=== Entries shown ===

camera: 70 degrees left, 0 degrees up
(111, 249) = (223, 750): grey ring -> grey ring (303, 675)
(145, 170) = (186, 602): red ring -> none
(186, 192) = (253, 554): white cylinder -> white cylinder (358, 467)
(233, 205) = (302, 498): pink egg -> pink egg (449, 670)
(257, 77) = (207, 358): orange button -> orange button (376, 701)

===
=== Entries shown ===

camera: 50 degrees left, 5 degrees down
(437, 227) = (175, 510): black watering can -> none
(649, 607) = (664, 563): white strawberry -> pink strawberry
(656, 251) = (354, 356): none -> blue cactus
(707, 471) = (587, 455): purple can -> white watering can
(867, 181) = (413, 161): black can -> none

===

Tally the lines in the listing that hold "camera" and report the number alone.

> **Exercise response**: 2